_TASK BRIEF_
Reproduce exactly the lines from the top of the records below through the line holding "orange rolling pin: 2 -> 4".

#### MATERIAL FOR THE TASK ####

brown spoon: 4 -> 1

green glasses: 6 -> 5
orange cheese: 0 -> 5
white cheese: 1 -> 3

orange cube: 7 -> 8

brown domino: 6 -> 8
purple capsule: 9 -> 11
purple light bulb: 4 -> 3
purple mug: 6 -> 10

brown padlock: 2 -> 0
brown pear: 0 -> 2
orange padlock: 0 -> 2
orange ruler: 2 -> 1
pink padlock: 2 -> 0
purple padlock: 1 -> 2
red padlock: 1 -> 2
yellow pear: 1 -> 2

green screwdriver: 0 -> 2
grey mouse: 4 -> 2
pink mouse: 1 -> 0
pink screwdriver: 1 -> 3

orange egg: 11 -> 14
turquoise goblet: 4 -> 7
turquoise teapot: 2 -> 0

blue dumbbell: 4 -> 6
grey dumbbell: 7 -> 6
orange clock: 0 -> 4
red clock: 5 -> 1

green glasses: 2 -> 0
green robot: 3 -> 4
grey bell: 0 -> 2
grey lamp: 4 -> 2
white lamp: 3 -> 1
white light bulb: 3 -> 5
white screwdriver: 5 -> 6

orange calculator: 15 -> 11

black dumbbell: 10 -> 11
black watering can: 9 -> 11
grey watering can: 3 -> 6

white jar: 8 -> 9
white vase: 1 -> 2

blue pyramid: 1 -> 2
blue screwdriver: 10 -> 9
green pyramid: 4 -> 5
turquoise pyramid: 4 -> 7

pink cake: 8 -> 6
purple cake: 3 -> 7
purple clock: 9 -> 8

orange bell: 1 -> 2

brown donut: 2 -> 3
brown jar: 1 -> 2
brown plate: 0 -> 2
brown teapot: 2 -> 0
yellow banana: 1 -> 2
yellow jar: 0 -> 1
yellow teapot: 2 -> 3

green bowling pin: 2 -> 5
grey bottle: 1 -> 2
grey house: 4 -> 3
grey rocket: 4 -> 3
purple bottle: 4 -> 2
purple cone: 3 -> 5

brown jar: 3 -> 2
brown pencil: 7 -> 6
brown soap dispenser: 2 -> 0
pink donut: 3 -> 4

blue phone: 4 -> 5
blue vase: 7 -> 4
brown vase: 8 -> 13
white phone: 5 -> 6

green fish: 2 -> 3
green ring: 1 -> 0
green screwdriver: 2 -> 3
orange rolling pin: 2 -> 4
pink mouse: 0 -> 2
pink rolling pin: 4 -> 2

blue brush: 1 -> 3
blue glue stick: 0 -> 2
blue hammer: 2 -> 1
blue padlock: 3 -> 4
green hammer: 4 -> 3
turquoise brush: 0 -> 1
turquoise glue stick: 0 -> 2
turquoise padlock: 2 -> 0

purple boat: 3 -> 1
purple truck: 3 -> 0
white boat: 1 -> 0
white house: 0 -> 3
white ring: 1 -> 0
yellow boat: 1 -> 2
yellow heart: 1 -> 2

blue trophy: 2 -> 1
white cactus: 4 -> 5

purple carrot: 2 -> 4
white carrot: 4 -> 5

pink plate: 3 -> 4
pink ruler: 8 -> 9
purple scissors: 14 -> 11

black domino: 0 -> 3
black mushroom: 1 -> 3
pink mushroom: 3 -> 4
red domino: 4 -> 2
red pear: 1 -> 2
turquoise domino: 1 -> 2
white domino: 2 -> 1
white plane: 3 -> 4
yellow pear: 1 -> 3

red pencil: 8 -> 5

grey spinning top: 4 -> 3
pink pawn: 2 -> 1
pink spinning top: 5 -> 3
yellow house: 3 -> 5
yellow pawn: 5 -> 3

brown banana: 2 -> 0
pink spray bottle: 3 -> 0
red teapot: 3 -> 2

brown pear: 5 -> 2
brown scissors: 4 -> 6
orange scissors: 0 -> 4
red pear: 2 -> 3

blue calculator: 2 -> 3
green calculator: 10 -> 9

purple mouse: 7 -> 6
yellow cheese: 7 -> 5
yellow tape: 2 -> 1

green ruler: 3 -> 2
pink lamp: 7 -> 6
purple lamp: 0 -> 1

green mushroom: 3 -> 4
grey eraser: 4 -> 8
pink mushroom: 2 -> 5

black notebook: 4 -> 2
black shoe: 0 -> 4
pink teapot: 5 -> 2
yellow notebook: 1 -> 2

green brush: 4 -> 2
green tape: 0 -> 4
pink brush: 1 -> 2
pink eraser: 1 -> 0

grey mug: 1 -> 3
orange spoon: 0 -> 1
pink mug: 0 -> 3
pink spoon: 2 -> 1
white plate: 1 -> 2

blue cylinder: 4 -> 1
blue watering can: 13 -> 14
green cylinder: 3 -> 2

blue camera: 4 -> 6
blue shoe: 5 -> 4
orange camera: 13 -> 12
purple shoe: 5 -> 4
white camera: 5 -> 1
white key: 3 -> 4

####

_ANSWER TO THE PROBLEM_
brown spoon: 4 -> 1

green glasses: 6 -> 5
orange cheese: 0 -> 5
white cheese: 1 -> 3

orange cube: 7 -> 8

brown domino: 6 -> 8
purple capsule: 9 -> 11
purple light bulb: 4 -> 3
purple mug: 6 -> 10

brown padlock: 2 -> 0
brown pear: 0 -> 2
orange padlock: 0 -> 2
orange ruler: 2 -> 1
pink padlock: 2 -> 0
purple padlock: 1 -> 2
red padlock: 1 -> 2
yellow pear: 1 -> 2

green screwdriver: 0 -> 2
grey mouse: 4 -> 2
pink mouse: 1 -> 0
pink screwdriver: 1 -> 3

orange egg: 11 -> 14
turquoise goblet: 4 -> 7
turquoise teapot: 2 -> 0

blue dumbbell: 4 -> 6
grey dumbbell: 7 -> 6
orange clock: 0 -> 4
red clock: 5 -> 1

green glasses: 2 -> 0
green robot: 3 -> 4
grey bell: 0 -> 2
grey lamp: 4 -> 2
white lamp: 3 -> 1
white light bulb: 3 -> 5
white screwdriver: 5 -> 6

orange calculator: 15 -> 11

black dumbbell: 10 -> 11
black watering can: 9 -> 11
grey watering can: 3 -> 6

white jar: 8 -> 9
white vase: 1 -> 2

blue pyramid: 1 -> 2
blue screwdriver: 10 -> 9
green pyramid: 4 -> 5
turquoise pyramid: 4 -> 7

pink cake: 8 -> 6
purple cake: 3 -> 7
purple clock: 9 -> 8

orange bell: 1 -> 2

brown donut: 2 -> 3
brown jar: 1 -> 2
brown plate: 0 -> 2
brown teapot: 2 -> 0
yellow banana: 1 -> 2
yellow jar: 0 -> 1
yellow teapot: 2 -> 3

green bowling pin: 2 -> 5
grey bottle: 1 -> 2
grey house: 4 -> 3
grey rocket: 4 -> 3
purple bottle: 4 -> 2
purple cone: 3 -> 5

brown jar: 3 -> 2
brown pencil: 7 -> 6
brown soap dispenser: 2 -> 0
pink donut: 3 -> 4

blue phone: 4 -> 5
blue vase: 7 -> 4
brown vase: 8 -> 13
white phone: 5 -> 6

green fish: 2 -> 3
green ring: 1 -> 0
green screwdriver: 2 -> 3
orange rolling pin: 2 -> 4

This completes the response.